- [MATERIAL TO PROCESS]:
*****

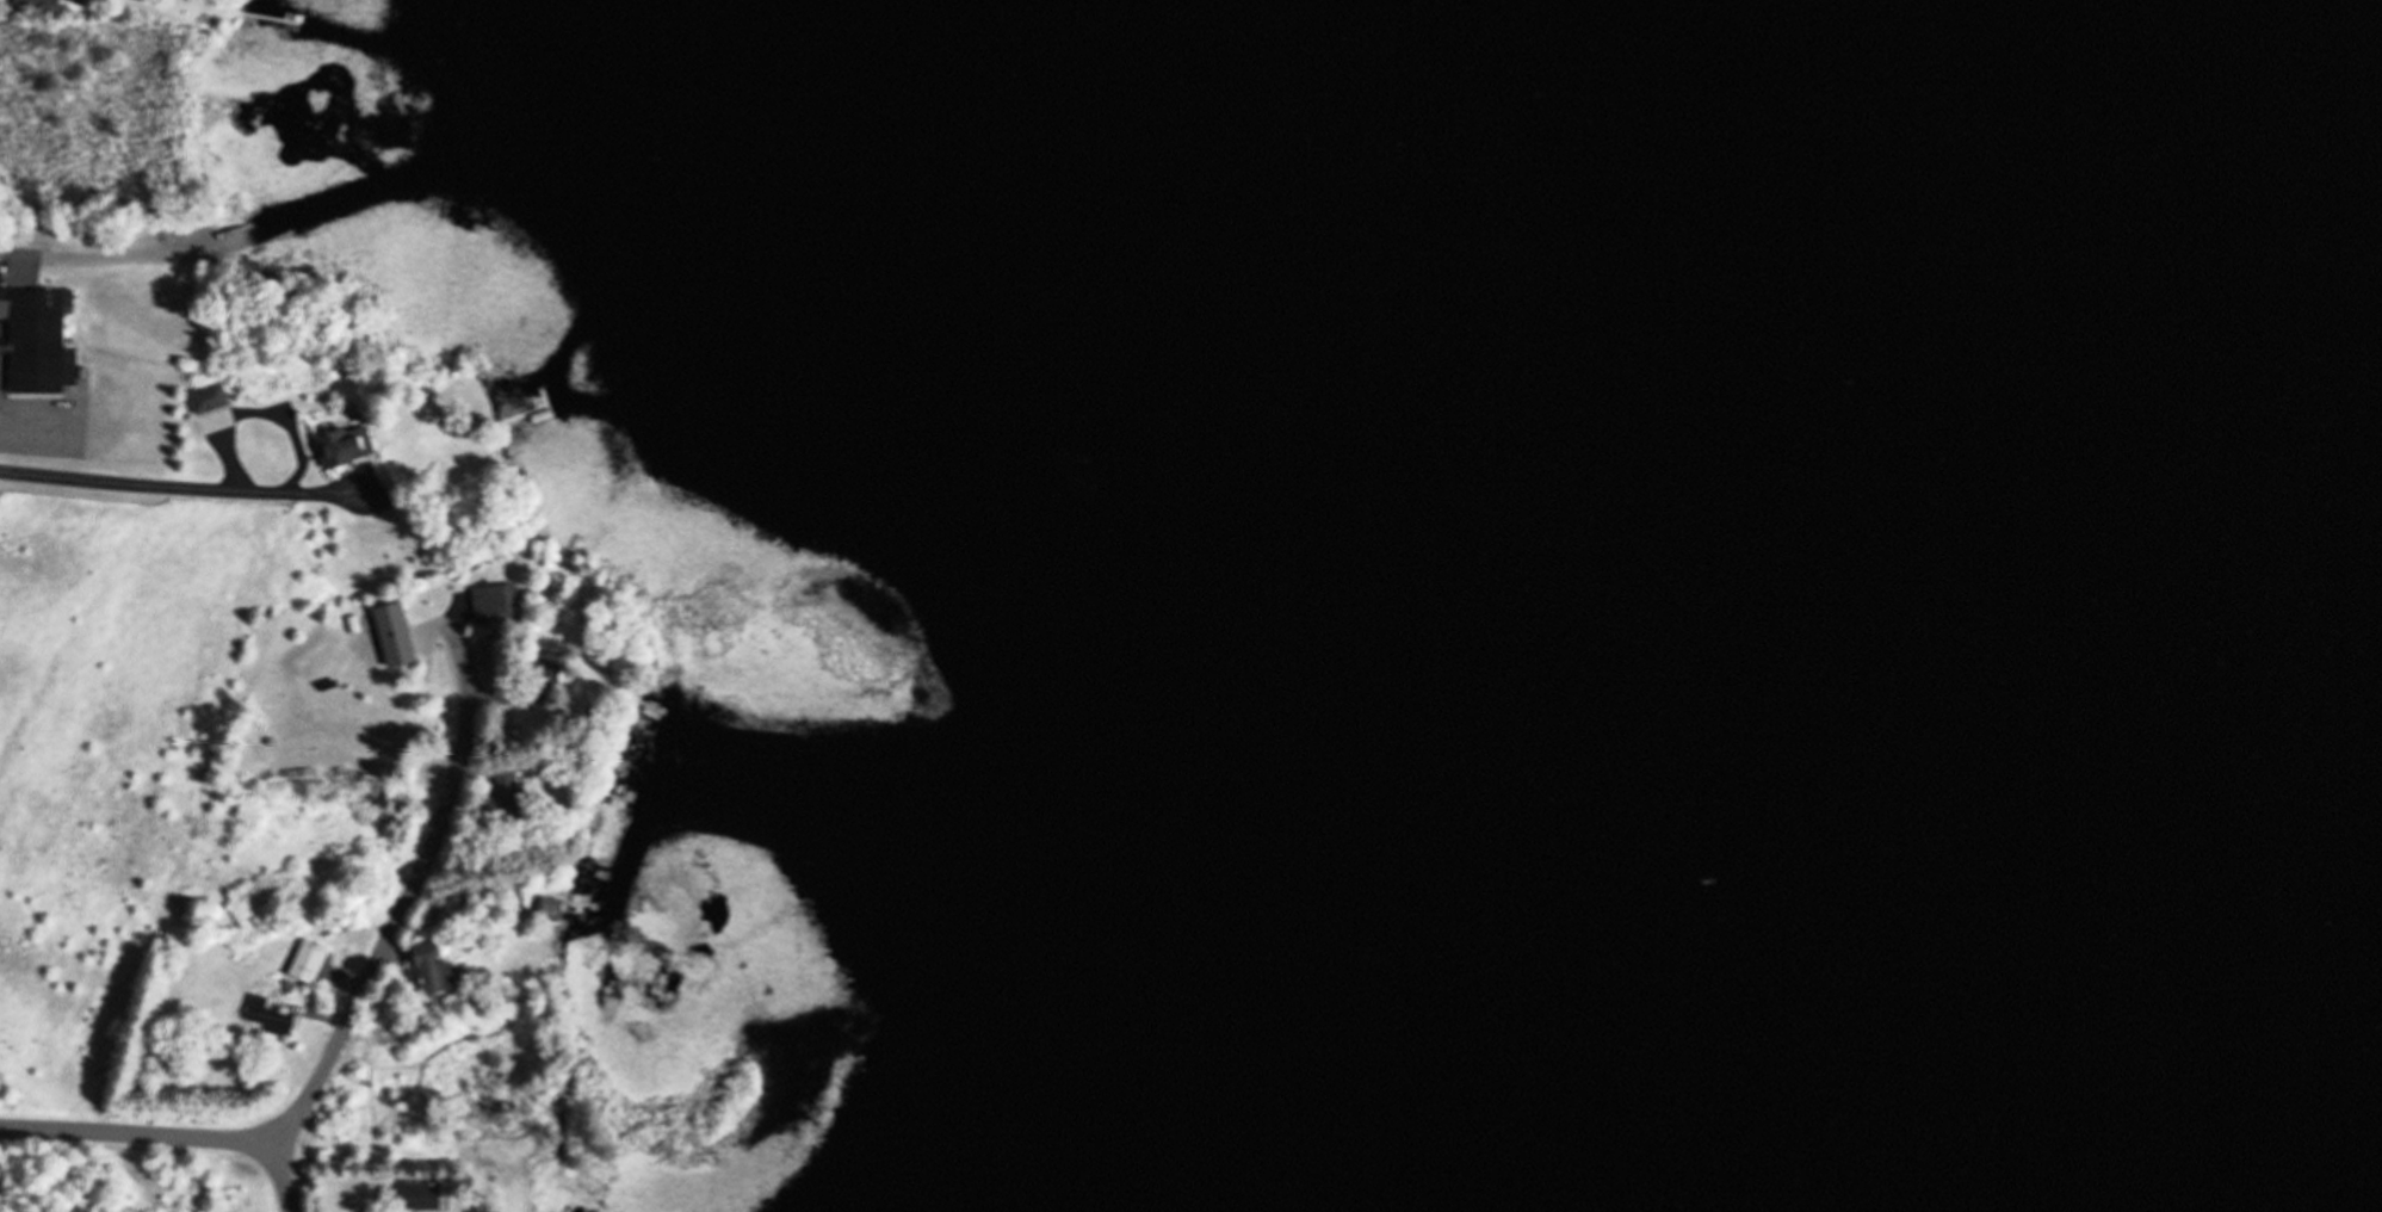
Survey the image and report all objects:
building: (37, 3)
building: (36, 339)
building: (205, 396)
building: (340, 443)
road: (179, 489)
building: (492, 600)
building: (390, 634)
building: (542, 678)
building: (505, 791)
building: (546, 908)
road: (397, 920)
building: (304, 961)
building: (425, 968)
building: (264, 1015)
road: (141, 1133)
building: (418, 1195)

*****

Write out every line of the entries above exactly, and omit their pictures.

- [PROBLEM SOLUTION]:
Survey the image and report all objects:
building: (37, 3)
building: (36, 339)
building: (205, 396)
building: (340, 443)
road: (179, 489)
building: (492, 600)
building: (390, 634)
building: (542, 678)
building: (505, 791)
building: (546, 908)
road: (397, 920)
building: (304, 961)
building: (425, 968)
building: (264, 1015)
road: (141, 1133)
building: (418, 1195)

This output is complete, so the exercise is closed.